_What needs to be done_
In the records below, find the line that contains "(341, 319) = (620, 290): green" and the line that contains "(725, 400) = (347, 320): red". Set down exactly those lines and every line between them, and nothing more.

□ □ □ □ □

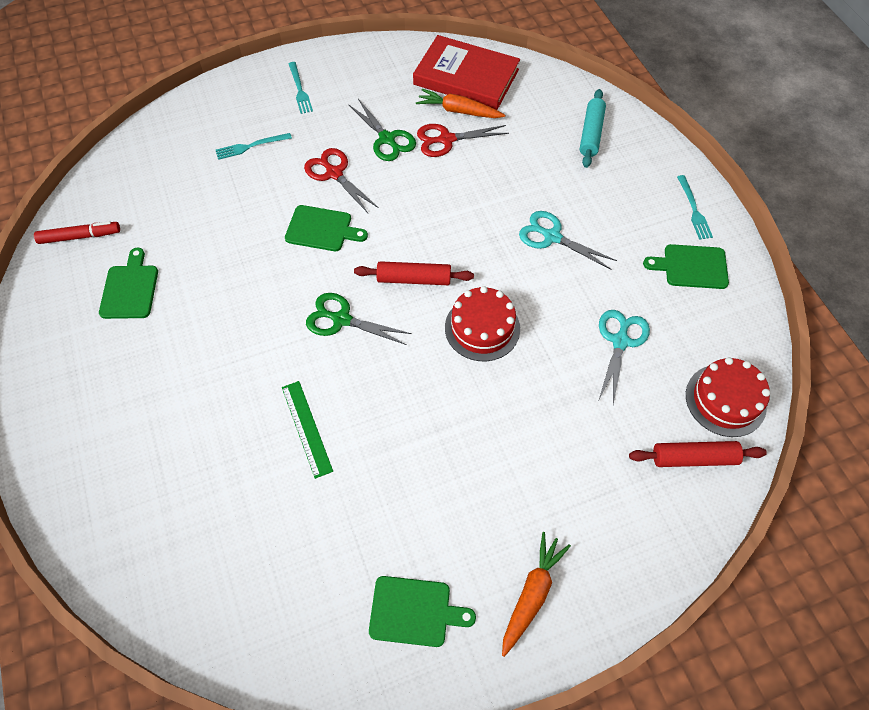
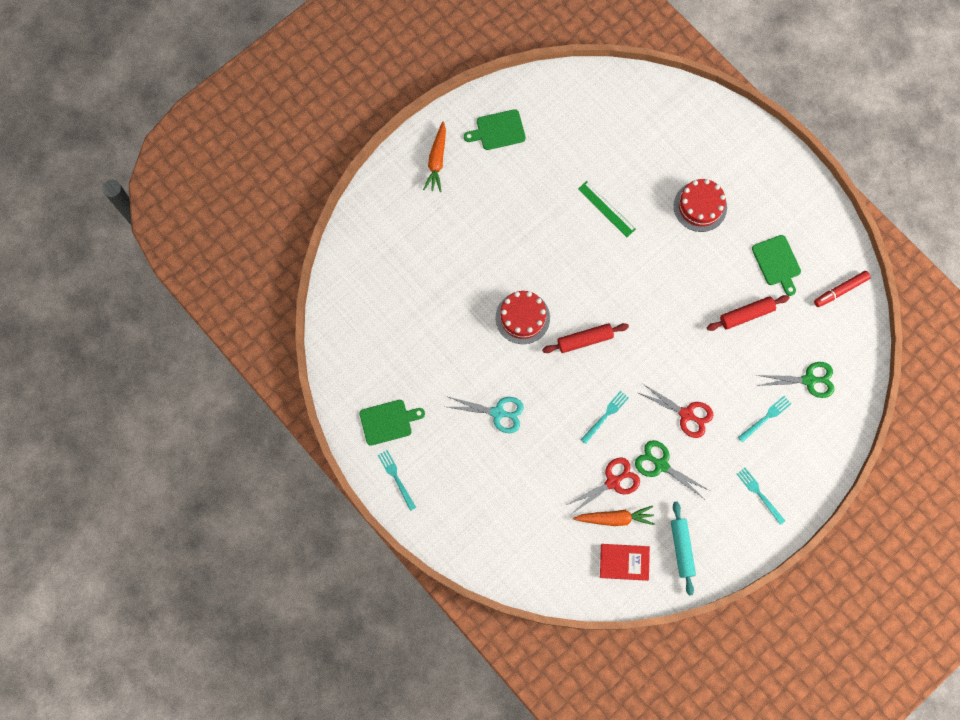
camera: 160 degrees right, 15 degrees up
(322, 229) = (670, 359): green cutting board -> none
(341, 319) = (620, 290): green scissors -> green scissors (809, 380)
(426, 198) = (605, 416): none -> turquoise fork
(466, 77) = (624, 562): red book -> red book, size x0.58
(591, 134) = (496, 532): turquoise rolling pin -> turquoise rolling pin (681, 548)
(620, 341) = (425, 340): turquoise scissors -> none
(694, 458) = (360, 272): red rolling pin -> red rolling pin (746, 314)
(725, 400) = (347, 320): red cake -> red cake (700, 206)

□ □ □ □ □

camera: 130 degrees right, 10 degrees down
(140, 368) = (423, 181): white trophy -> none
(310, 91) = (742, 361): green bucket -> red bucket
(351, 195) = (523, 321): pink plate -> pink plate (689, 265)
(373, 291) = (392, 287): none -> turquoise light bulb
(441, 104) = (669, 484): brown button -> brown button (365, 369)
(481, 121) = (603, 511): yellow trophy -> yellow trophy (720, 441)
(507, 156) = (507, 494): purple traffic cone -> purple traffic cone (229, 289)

□ □ □ □ □

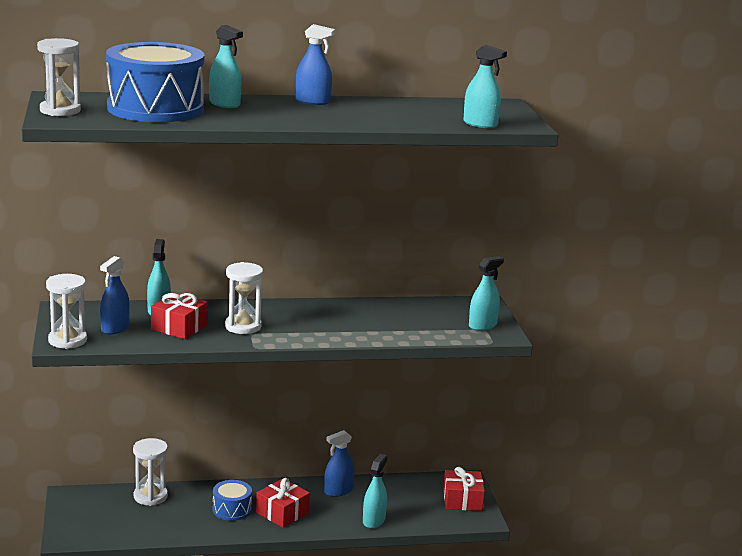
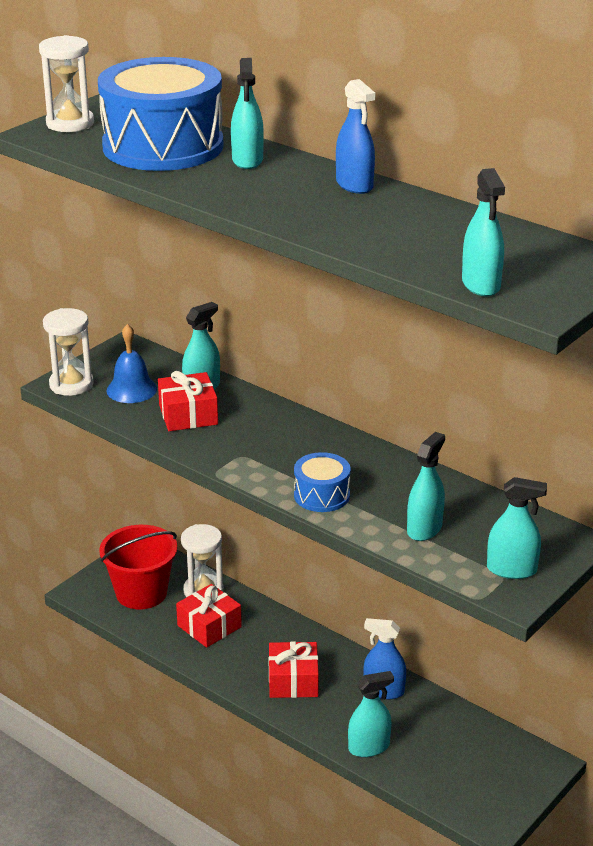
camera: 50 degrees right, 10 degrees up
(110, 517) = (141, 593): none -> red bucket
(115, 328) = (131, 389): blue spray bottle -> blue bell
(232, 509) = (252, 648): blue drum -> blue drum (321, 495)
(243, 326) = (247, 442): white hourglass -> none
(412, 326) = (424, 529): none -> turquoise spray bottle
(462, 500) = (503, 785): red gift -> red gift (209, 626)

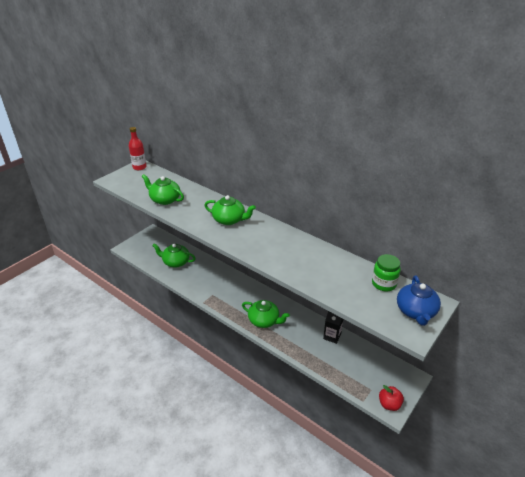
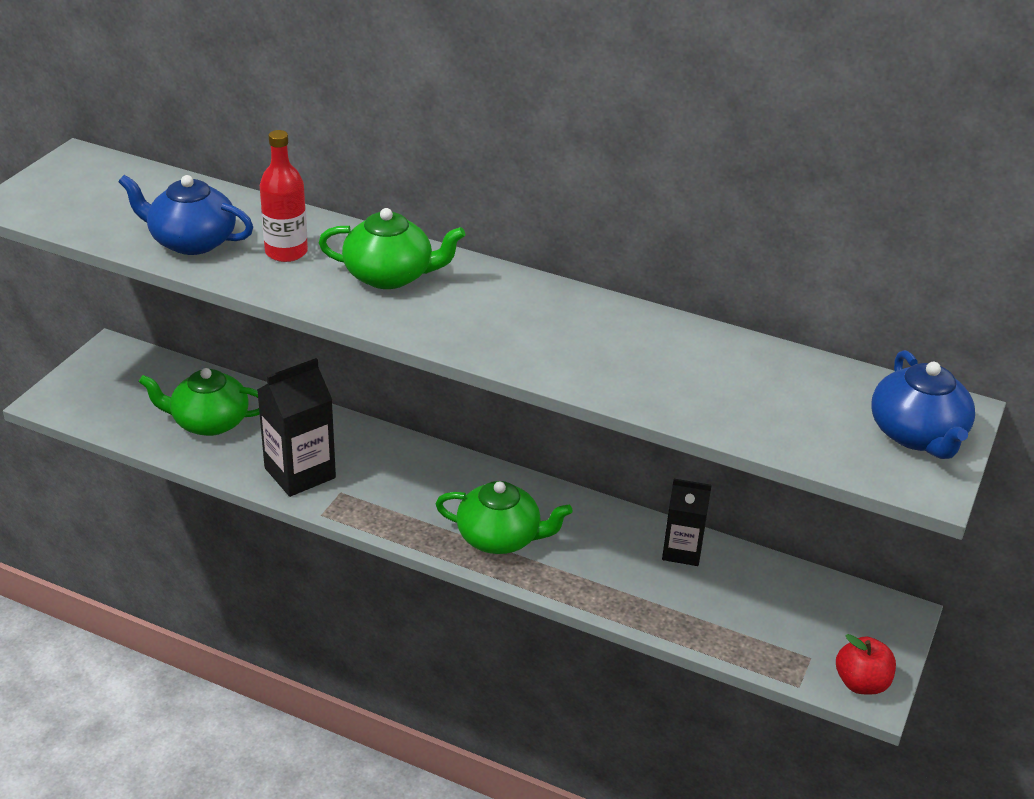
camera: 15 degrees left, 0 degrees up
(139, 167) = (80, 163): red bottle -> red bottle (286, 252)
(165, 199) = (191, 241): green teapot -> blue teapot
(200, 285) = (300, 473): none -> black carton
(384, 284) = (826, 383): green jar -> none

□ □ □ □ □

_Exercise output_
(341, 319) = (620, 290): green scissors -> green scissors (809, 380)
(426, 198) = (605, 416): none -> turquoise fork
(466, 77) = (624, 562): red book -> red book, size x0.58
(591, 134) = (496, 532): turquoise rolling pin -> turquoise rolling pin (681, 548)
(620, 341) = (425, 340): turquoise scissors -> none
(694, 458) = (360, 272): red rolling pin -> red rolling pin (746, 314)
(725, 400) = (347, 320): red cake -> red cake (700, 206)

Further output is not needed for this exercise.